**DATASET RECORDS**
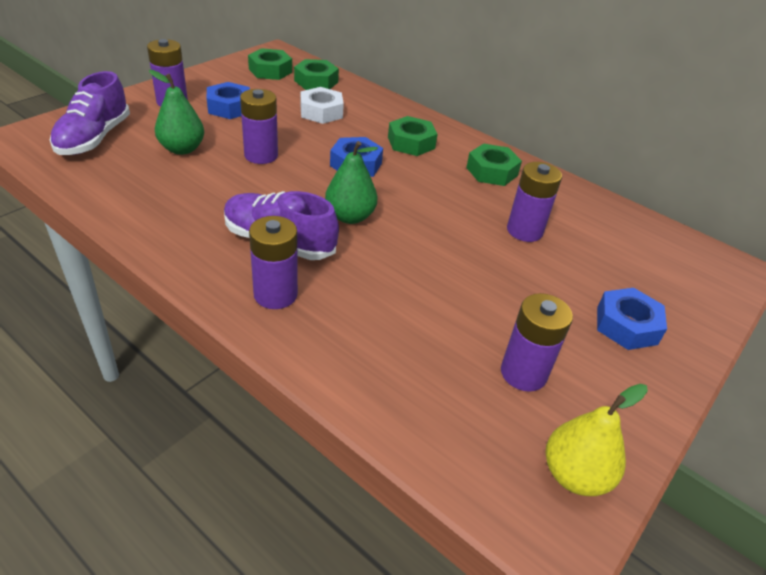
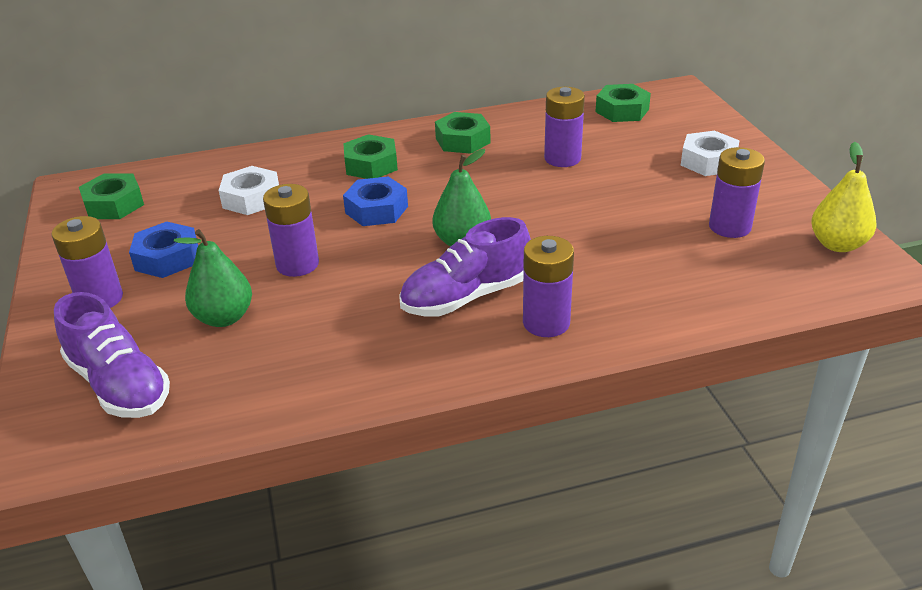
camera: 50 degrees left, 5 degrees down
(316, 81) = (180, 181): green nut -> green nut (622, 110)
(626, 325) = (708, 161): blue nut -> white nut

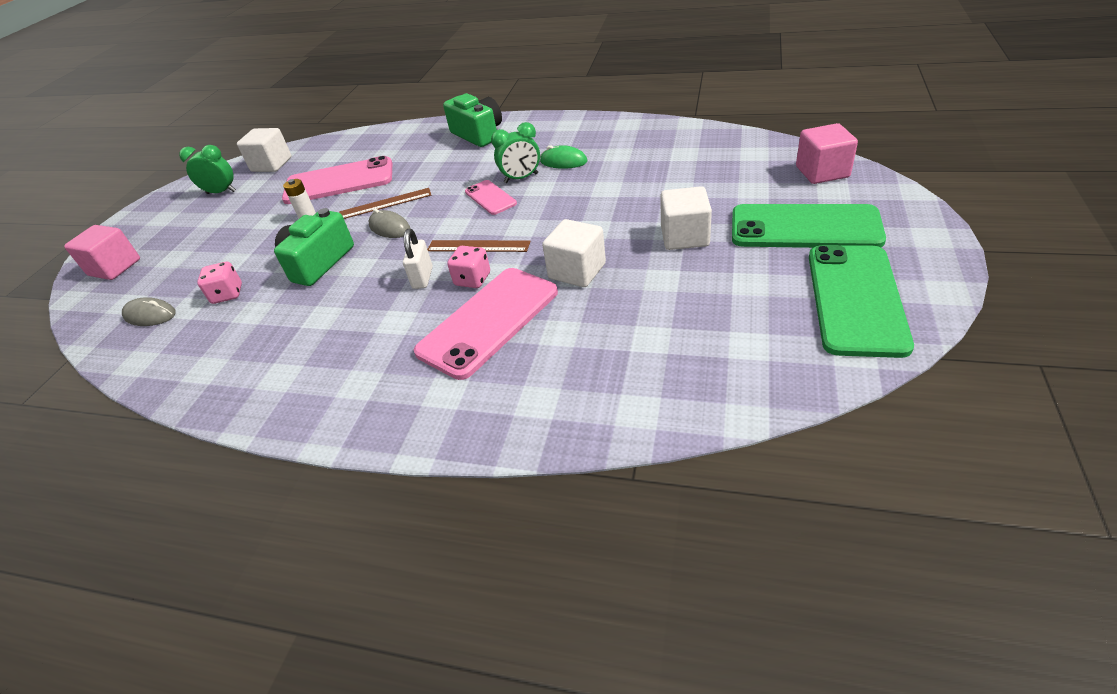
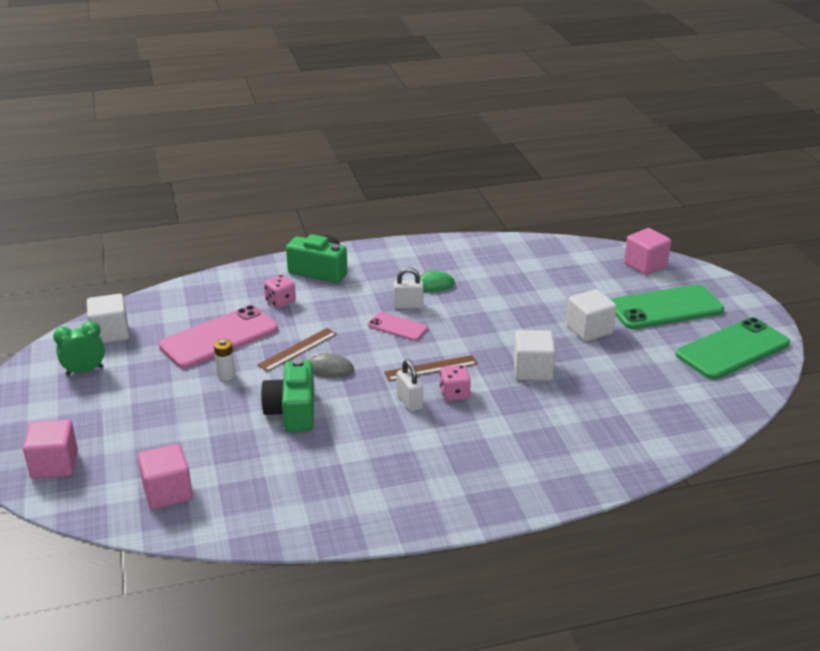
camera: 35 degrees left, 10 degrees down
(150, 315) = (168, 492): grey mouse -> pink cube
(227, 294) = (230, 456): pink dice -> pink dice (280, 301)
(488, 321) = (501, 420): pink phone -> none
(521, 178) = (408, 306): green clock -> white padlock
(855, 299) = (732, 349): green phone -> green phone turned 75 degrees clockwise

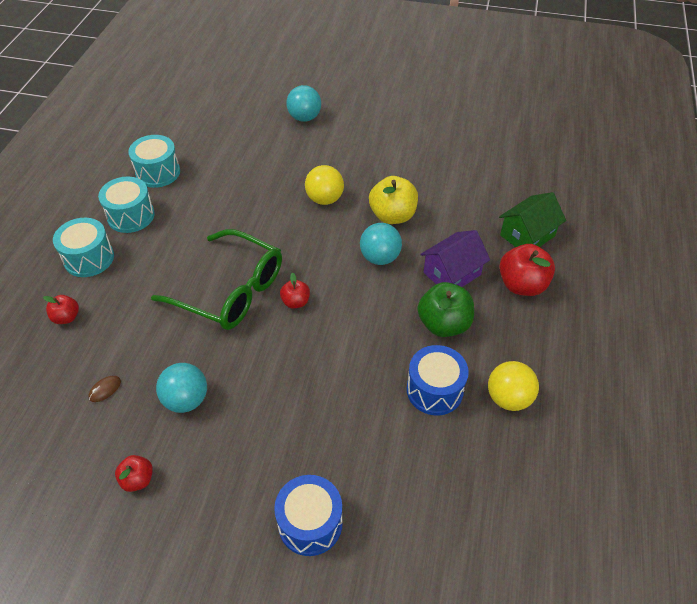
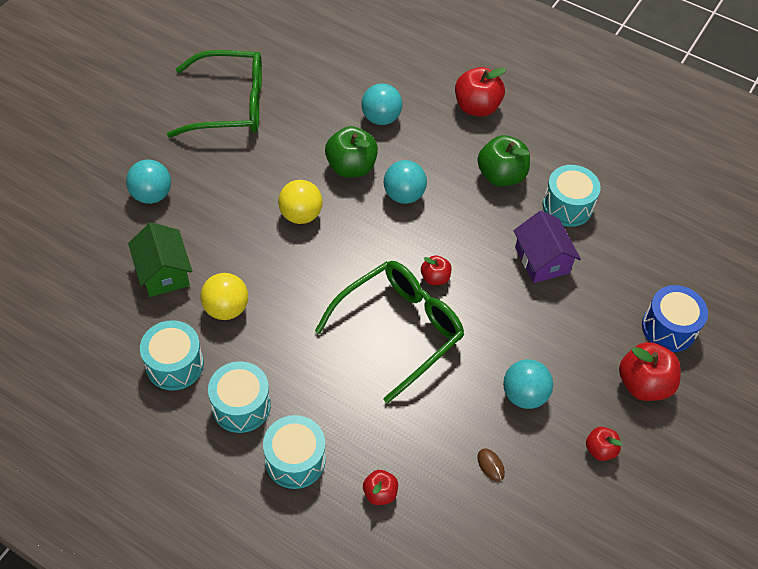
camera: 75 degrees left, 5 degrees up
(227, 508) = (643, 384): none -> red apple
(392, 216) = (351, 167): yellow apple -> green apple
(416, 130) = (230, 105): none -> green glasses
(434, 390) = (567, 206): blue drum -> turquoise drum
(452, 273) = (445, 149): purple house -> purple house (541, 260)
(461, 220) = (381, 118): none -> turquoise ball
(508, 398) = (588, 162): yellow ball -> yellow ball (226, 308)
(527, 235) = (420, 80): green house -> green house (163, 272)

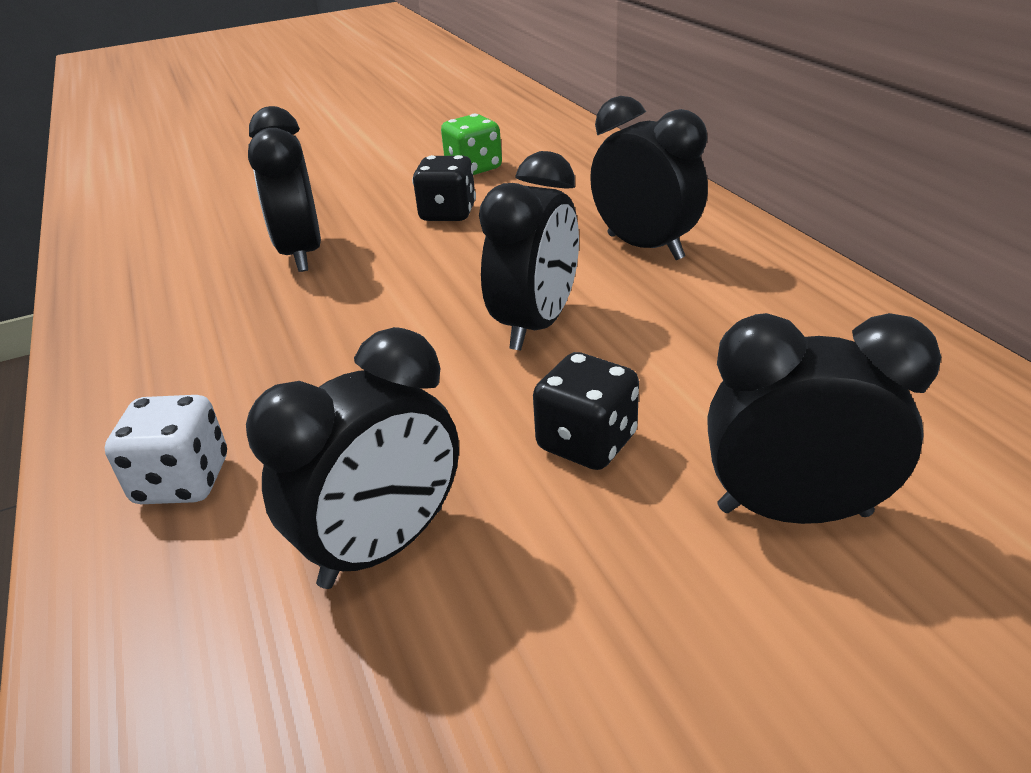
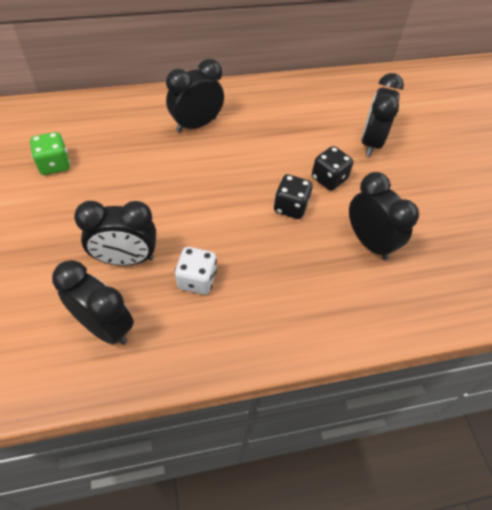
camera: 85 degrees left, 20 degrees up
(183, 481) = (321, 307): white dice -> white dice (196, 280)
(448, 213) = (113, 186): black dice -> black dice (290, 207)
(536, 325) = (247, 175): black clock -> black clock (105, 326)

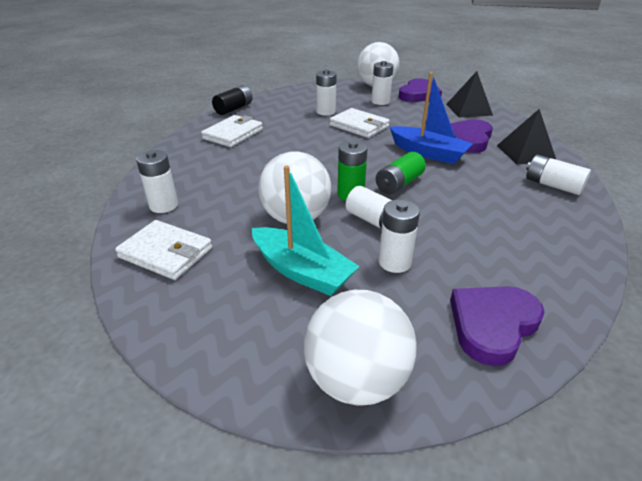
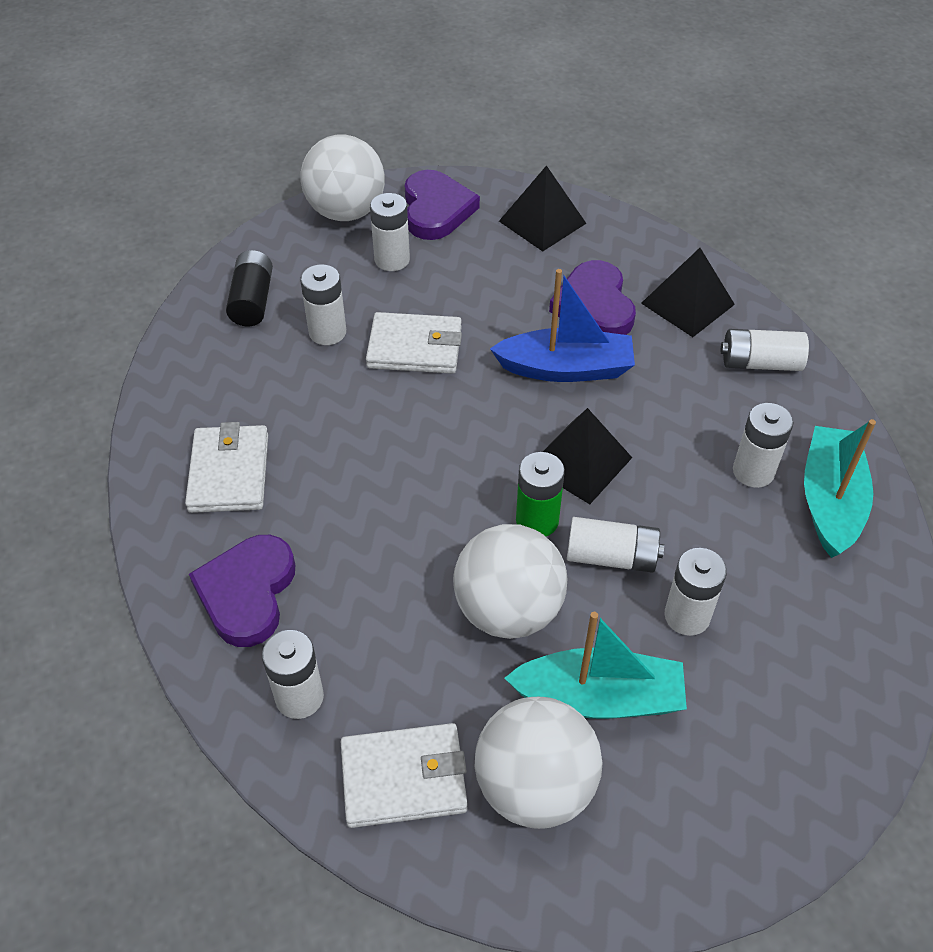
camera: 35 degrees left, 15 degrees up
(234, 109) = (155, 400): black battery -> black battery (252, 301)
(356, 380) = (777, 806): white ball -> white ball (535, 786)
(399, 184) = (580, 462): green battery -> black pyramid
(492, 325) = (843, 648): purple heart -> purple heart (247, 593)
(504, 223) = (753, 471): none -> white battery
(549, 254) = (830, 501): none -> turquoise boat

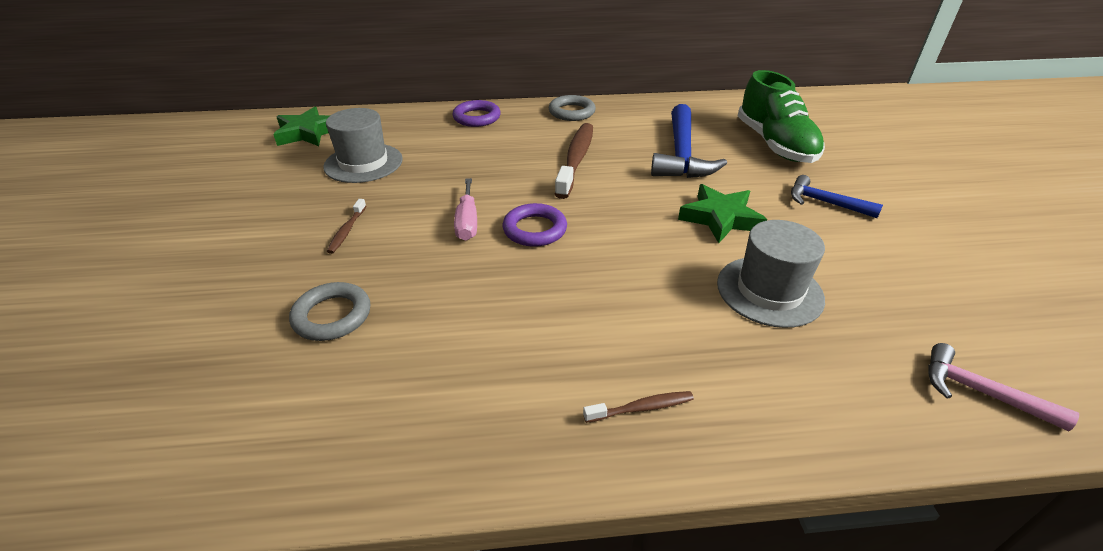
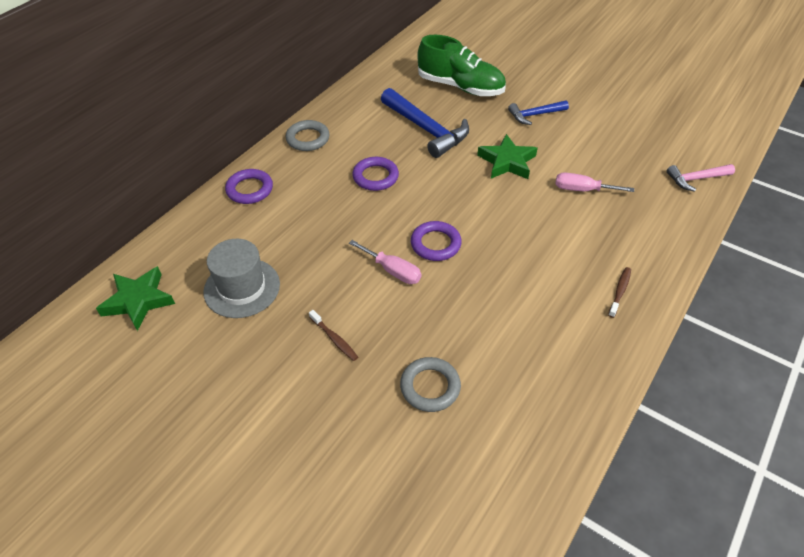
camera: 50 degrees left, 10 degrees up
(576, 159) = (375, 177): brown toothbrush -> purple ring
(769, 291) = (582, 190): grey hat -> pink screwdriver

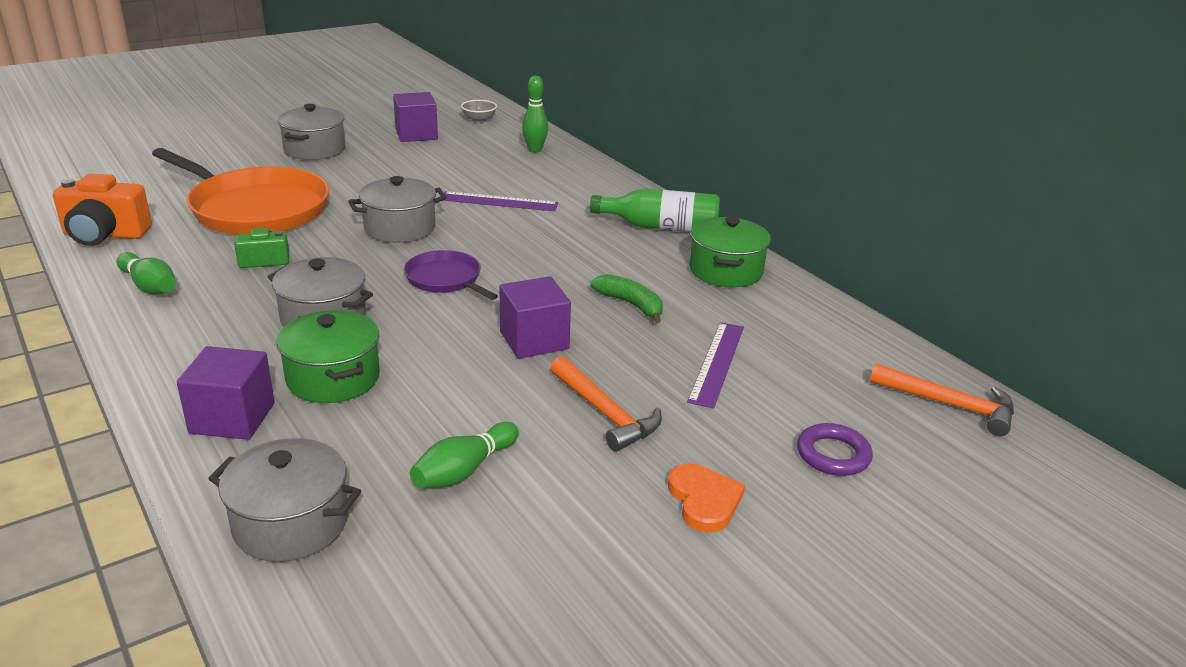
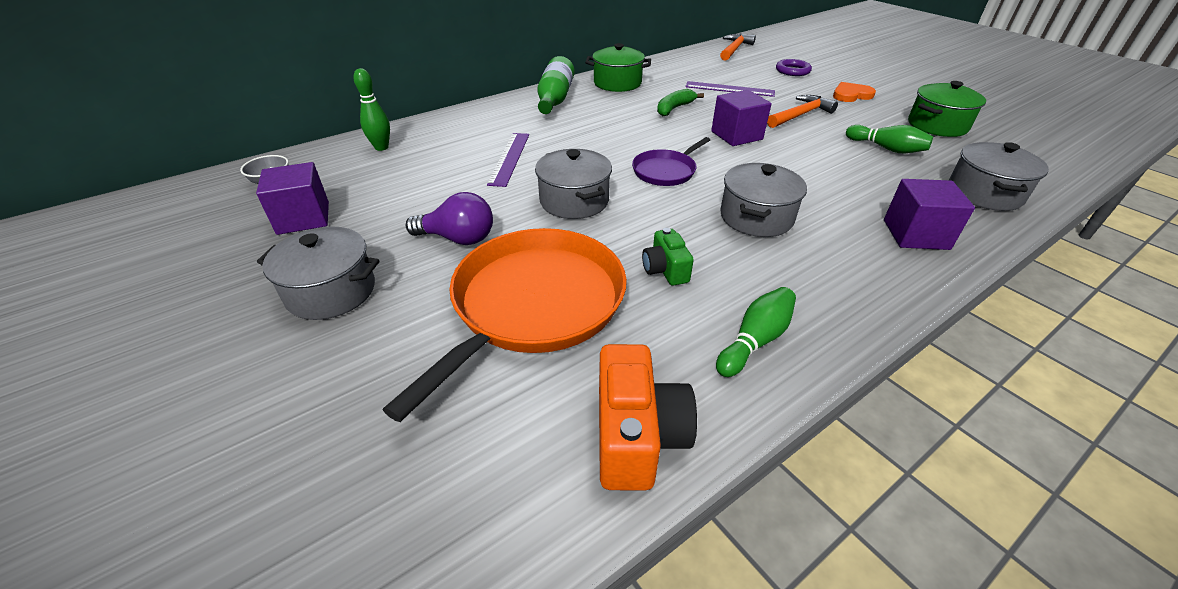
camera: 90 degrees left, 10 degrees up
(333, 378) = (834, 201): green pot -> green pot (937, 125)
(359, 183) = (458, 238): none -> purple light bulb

**TASK REQUIREMENTS**
In how many lines of the records does the word "green" appear? Reply with the number only.

**COMPLETED EXERCISE**
8